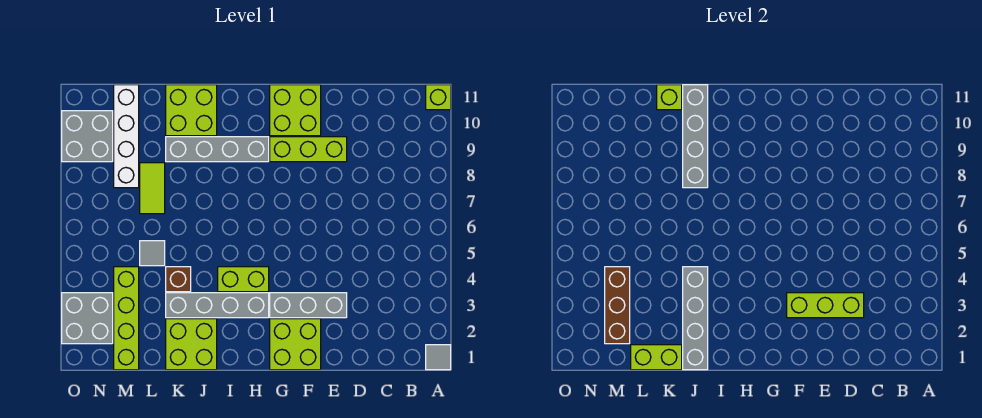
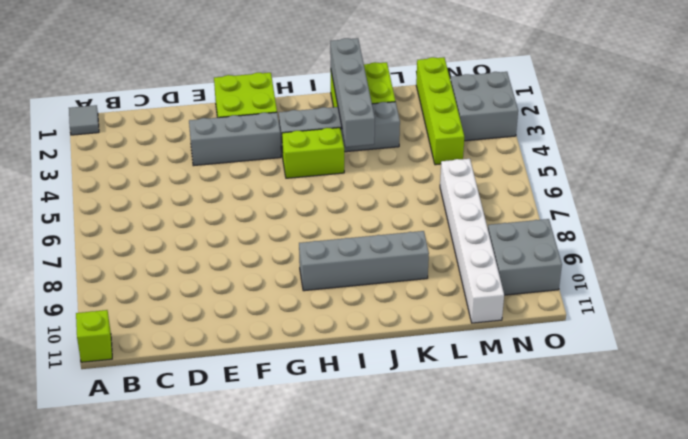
white brick M6:M11 level 1 -> white brick M8:M11 level 1
none -> lime brick E9:G9 level 1
none -> lime brick F10:G11 level 1
none -> lime brick J10:K11 level 1

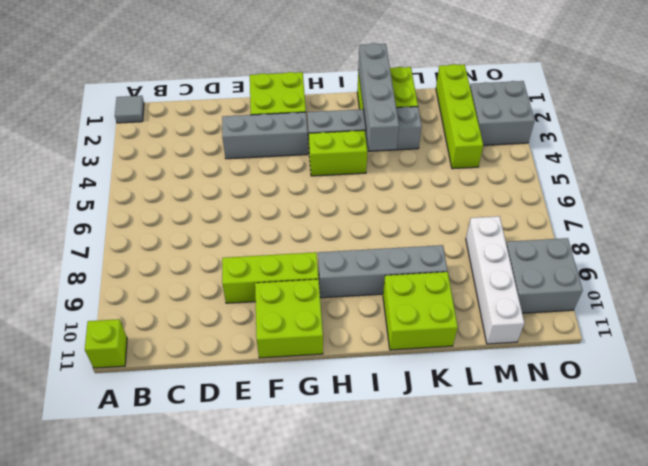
none -> brown brick K4 level 1
none -> grey tile L5 level 1
none -> lime tile L7:L8 level 1

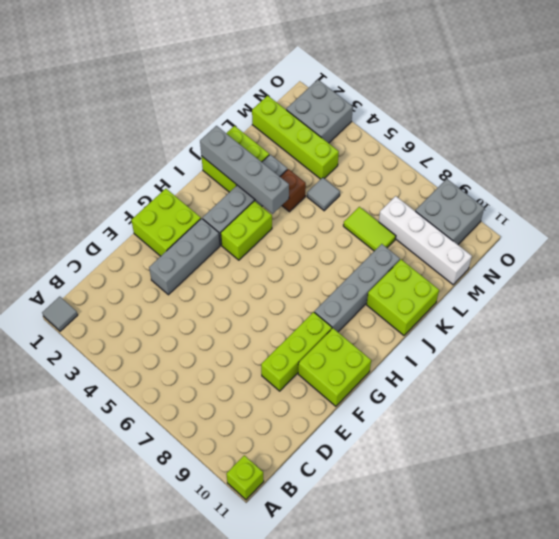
none -> lime brick D3:F3 level 2
none -> grey brick J8:J11 level 2
none -> lime brick K1:L1 level 2

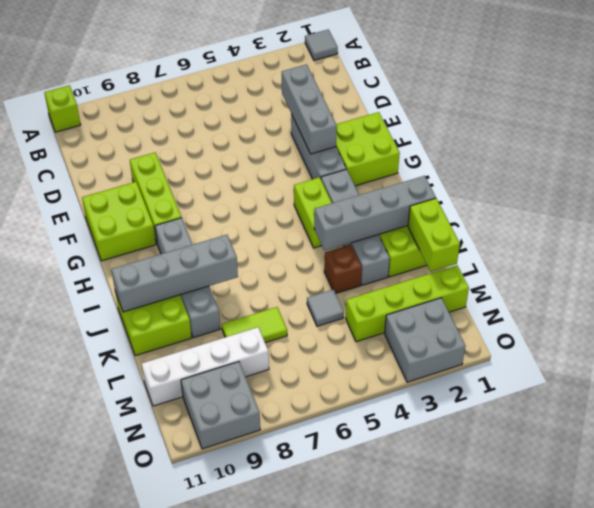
grey brick D3:F3 level 2 -> lime brick D3:F3 level 2
none -> lime brick K11 level 2
none -> brown brick M2:M4 level 2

__________________________________________________

[PROBLEM STATEMENT]
An exact copy of all the entries above is required, with every picture left out.

[RESULT]
white brick M6:M11 level 1 -> white brick M8:M11 level 1
none -> lime brick E9:G9 level 1
none -> lime brick F10:G11 level 1
none -> lime brick J10:K11 level 1

none -> brown brick K4 level 1
none -> grey tile L5 level 1
none -> lime tile L7:L8 level 1

none -> lime brick D3:F3 level 2
none -> grey brick J8:J11 level 2
none -> lime brick K1:L1 level 2

grey brick D3:F3 level 2 -> lime brick D3:F3 level 2
none -> lime brick K11 level 2
none -> brown brick M2:M4 level 2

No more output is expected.